- WHAT THIS TASK INVOLVES -
Go to the line that contains "FAN pin SIG: D11 -> D12". Restate that line and each one after it exactly, through the end of the records, without pictures.

- DATA -
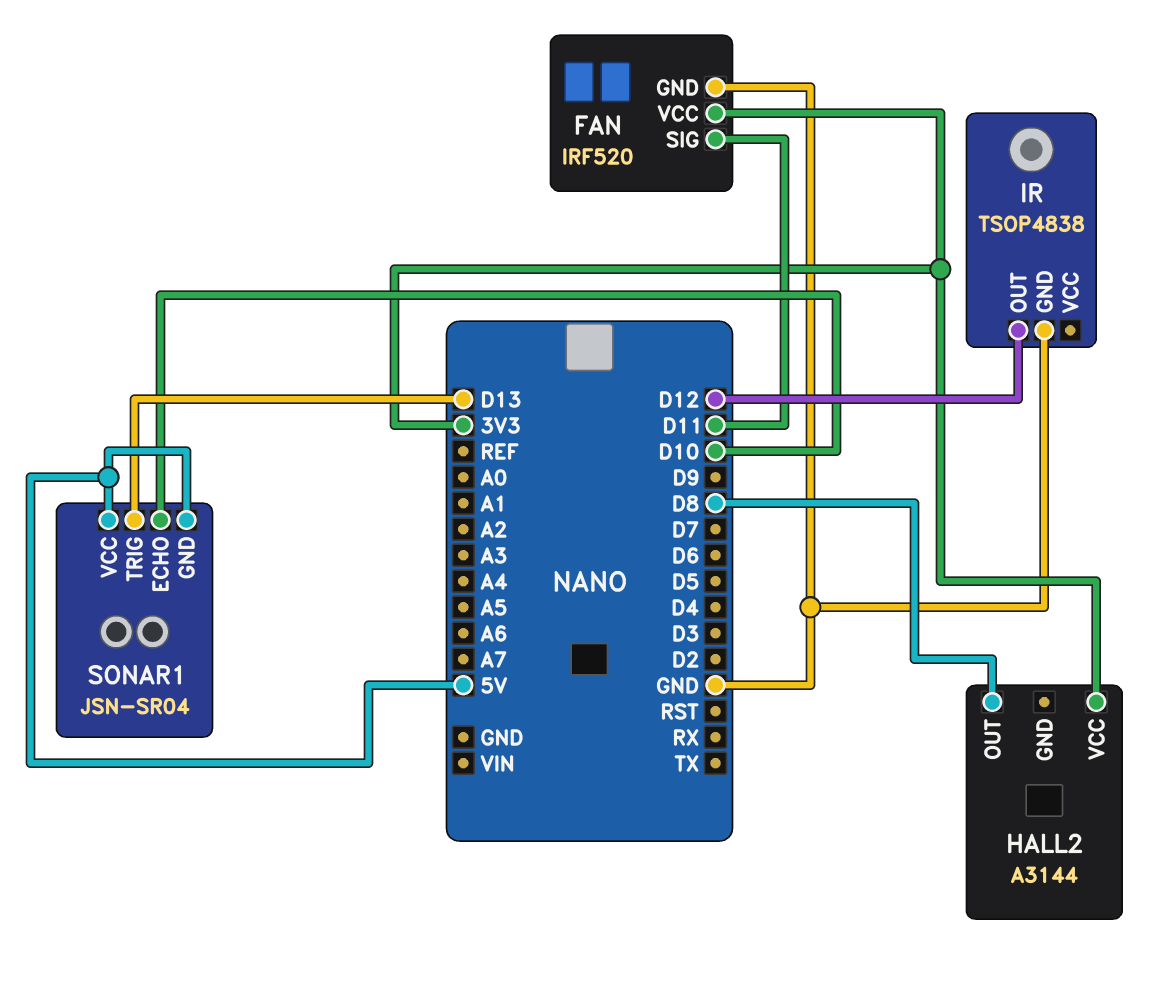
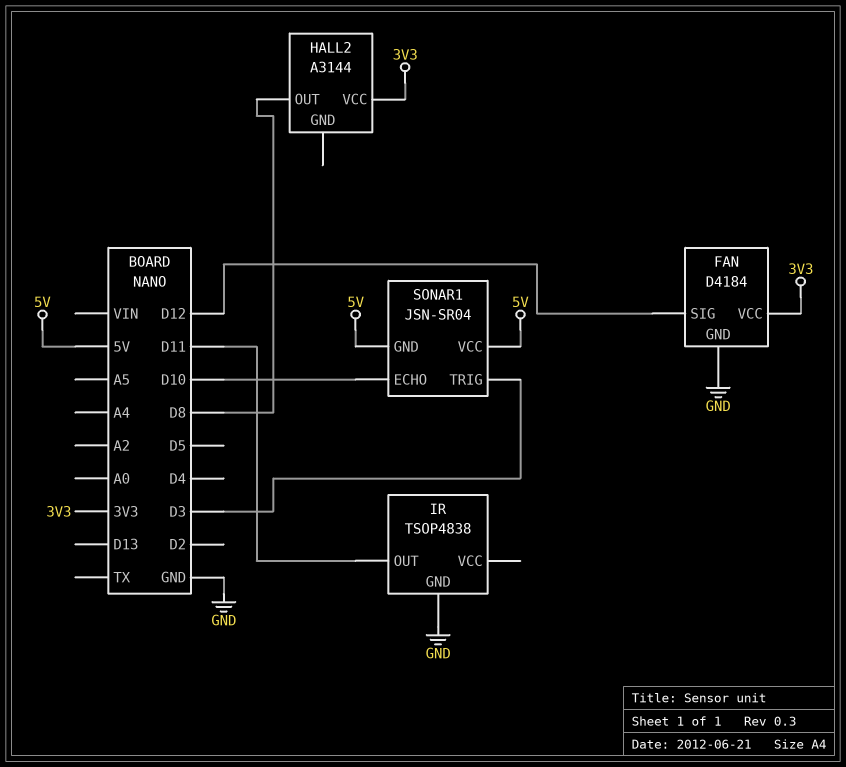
FAN: IRF520 -> D4184
FAN pin SIG: D11 -> D12
IR pin OUT: D12 -> D11
SONAR1 pin TRIG: D13 -> D3

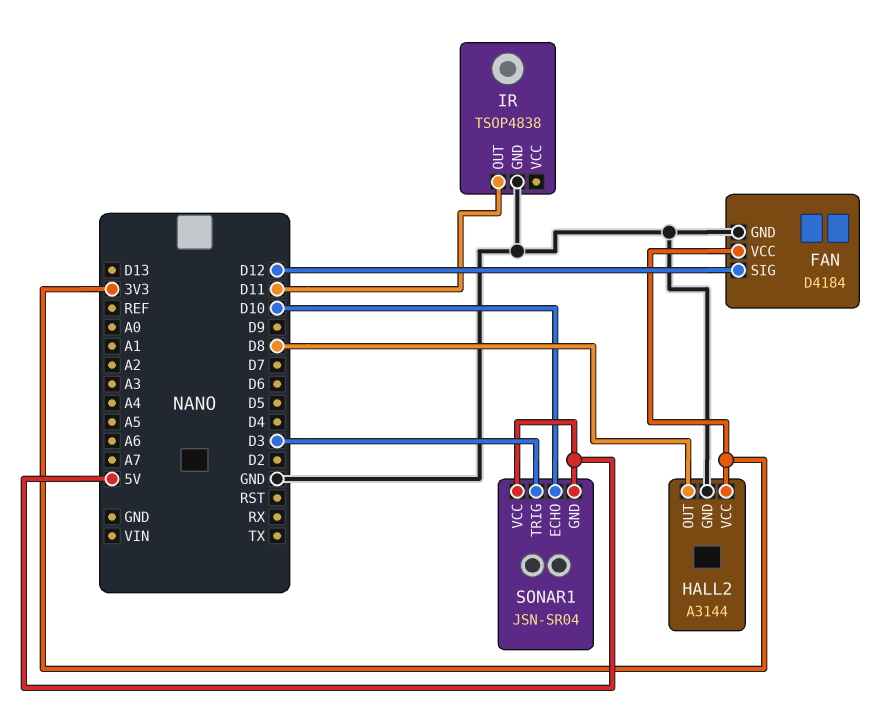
HALL2 pin GND: none -> GND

- THE COMPLETED TASK -
FAN pin SIG: D11 -> D12
IR pin OUT: D12 -> D11
SONAR1 pin TRIG: D13 -> D3

HALL2 pin GND: none -> GND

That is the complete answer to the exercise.